─── DATA SECTION

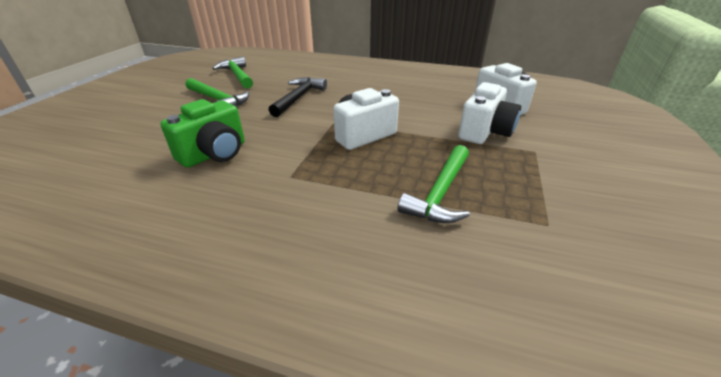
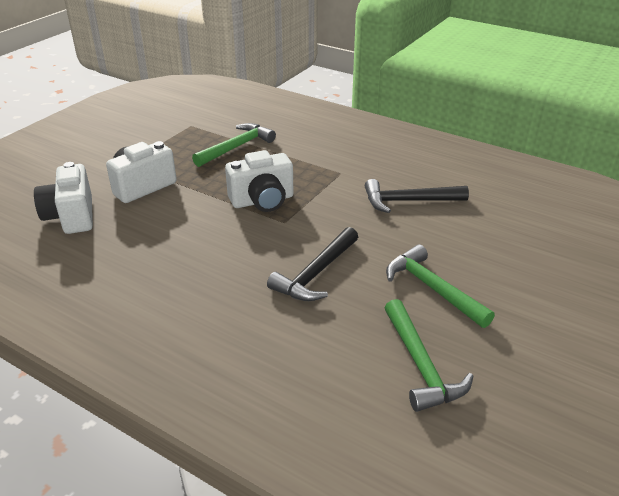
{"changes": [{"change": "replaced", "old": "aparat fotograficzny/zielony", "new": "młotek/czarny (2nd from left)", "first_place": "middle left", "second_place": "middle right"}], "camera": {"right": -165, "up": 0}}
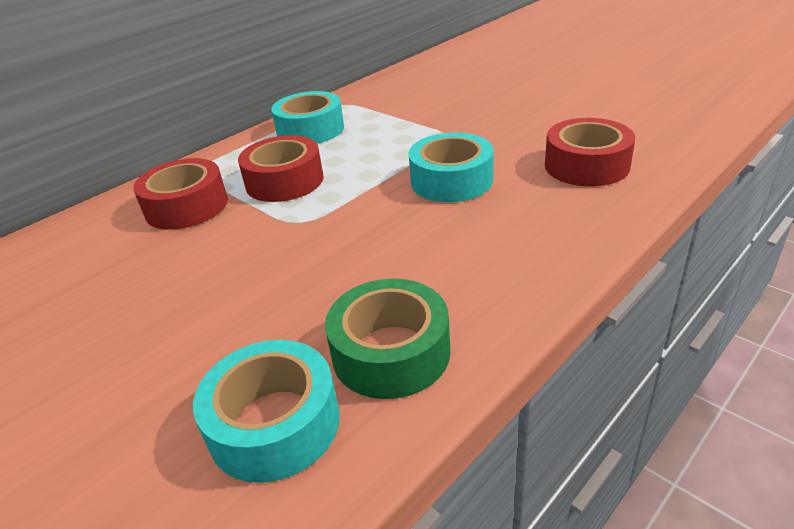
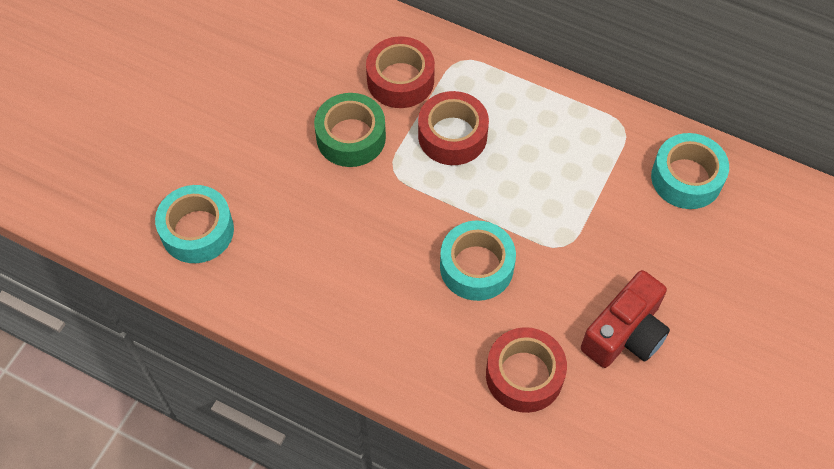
{"changes": [{"change": "added", "new": "aparat fotograficzny/czerwony", "second_place": "bottom right"}, {"change": "moved", "old": "taśma klejąca/turkusowy (2nd from left in the first image)", "new": "taśma klejąca/turkusowy (3rd from left)", "first_place": "top centre", "second_place": "middle right"}, {"change": "moved", "old": "taśma klejąca/zielony", "first_place": "centre", "second_place": "top centre"}], "camera": {"right": 70, "up": 25}}
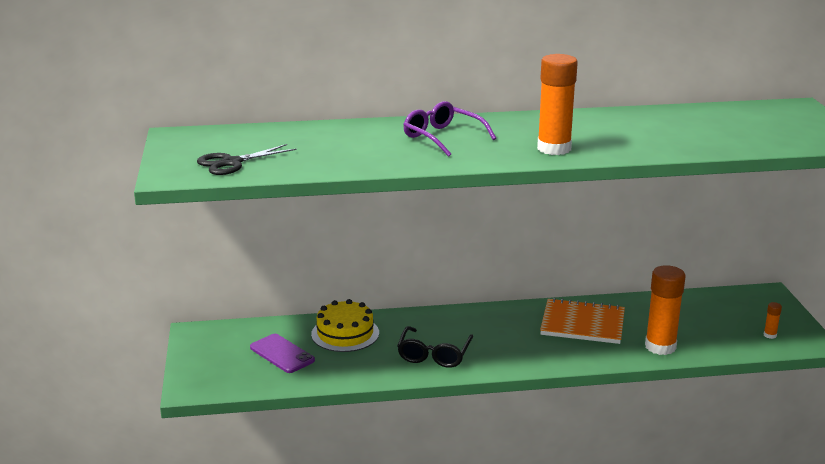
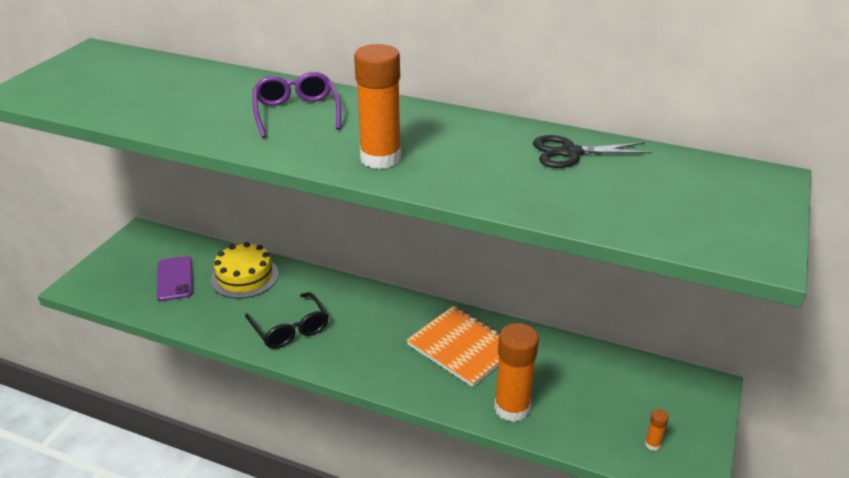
{"changes": [{"change": "moved", "old": "nożyczki/czarny", "first_place": "middle left", "second_place": "top right"}, {"change": "turned", "old": "okulary/czarny", "first_place": "bottom centre", "second_place": "bottom centre", "degrees": -75}], "camera": {"right": 30, "up": 10}}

──────

## PROBLEM
Throughout the data above, count the lines in which the word "fotograficzny" occurs; supply the number alone.

## YOUR SOLUTION
2